### EXERCISE PROMPT
Make an exact copy of every entry, leaving the pictures out.

### RECORDS PROVIDED
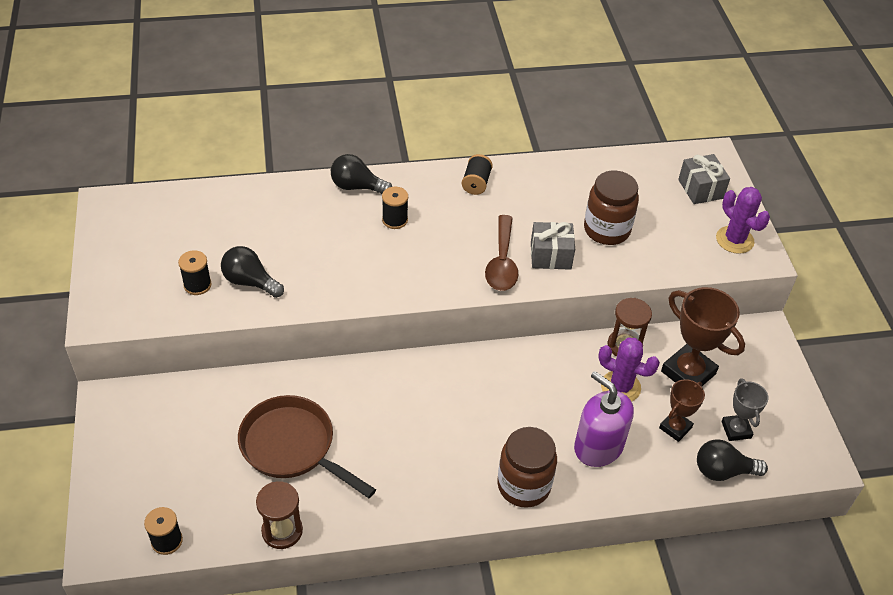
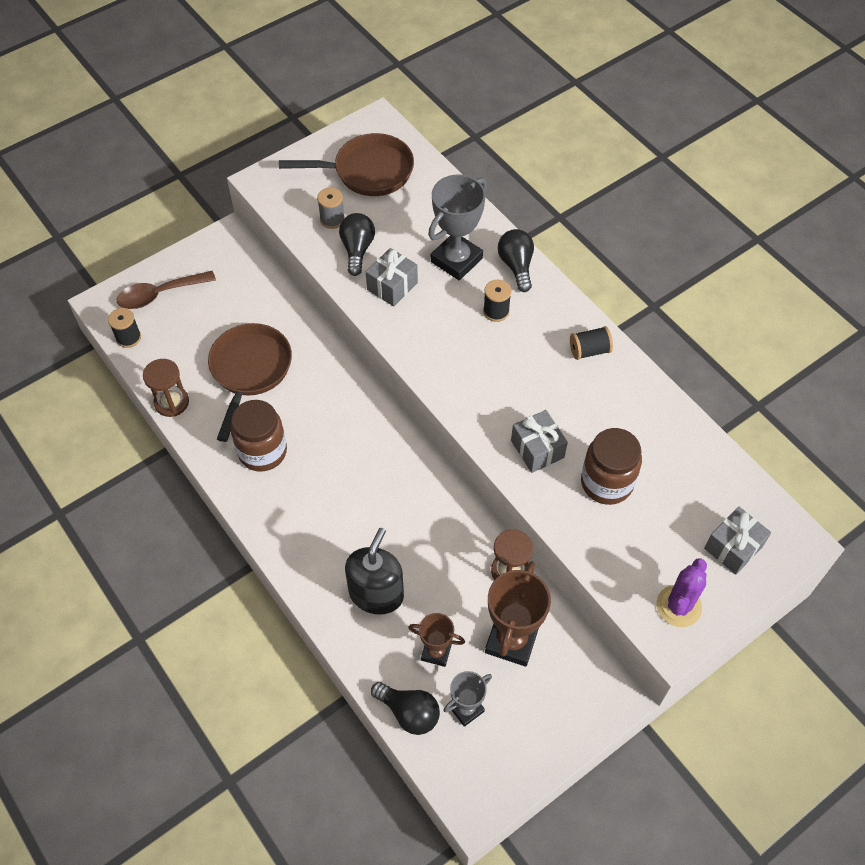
camera: 65 degrees right, 10 degrees up
(162, 236) = (368, 171): none -> brown pan
(197, 285) = (332, 219): black spool -> grey spool
(313, 275) = (392, 286): none -> grey gift
(319, 221) = (456, 260): none -> grey trophy
(502, 262) = (501, 414): brown spoon -> brown spoon (160, 294)
(524, 485) = (302, 550): brown jar -> brown jar (262, 451)
(598, 446) = (376, 593): purple soap dispenser -> black soap dispenser
(620, 387) = (456, 586): purple cactus -> none
(723, 471) = (409, 712): black light bulb -> black light bulb turned 150 degrees clockwise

### WRITTEN RESPONSE
camera: 65 degrees right, 10 degrees up
(162, 236) = (368, 171): none -> brown pan
(197, 285) = (332, 219): black spool -> grey spool
(313, 275) = (392, 286): none -> grey gift
(319, 221) = (456, 260): none -> grey trophy
(502, 262) = (501, 414): brown spoon -> brown spoon (160, 294)
(524, 485) = (302, 550): brown jar -> brown jar (262, 451)
(598, 446) = (376, 593): purple soap dispenser -> black soap dispenser
(620, 387) = (456, 586): purple cactus -> none
(723, 471) = (409, 712): black light bulb -> black light bulb turned 150 degrees clockwise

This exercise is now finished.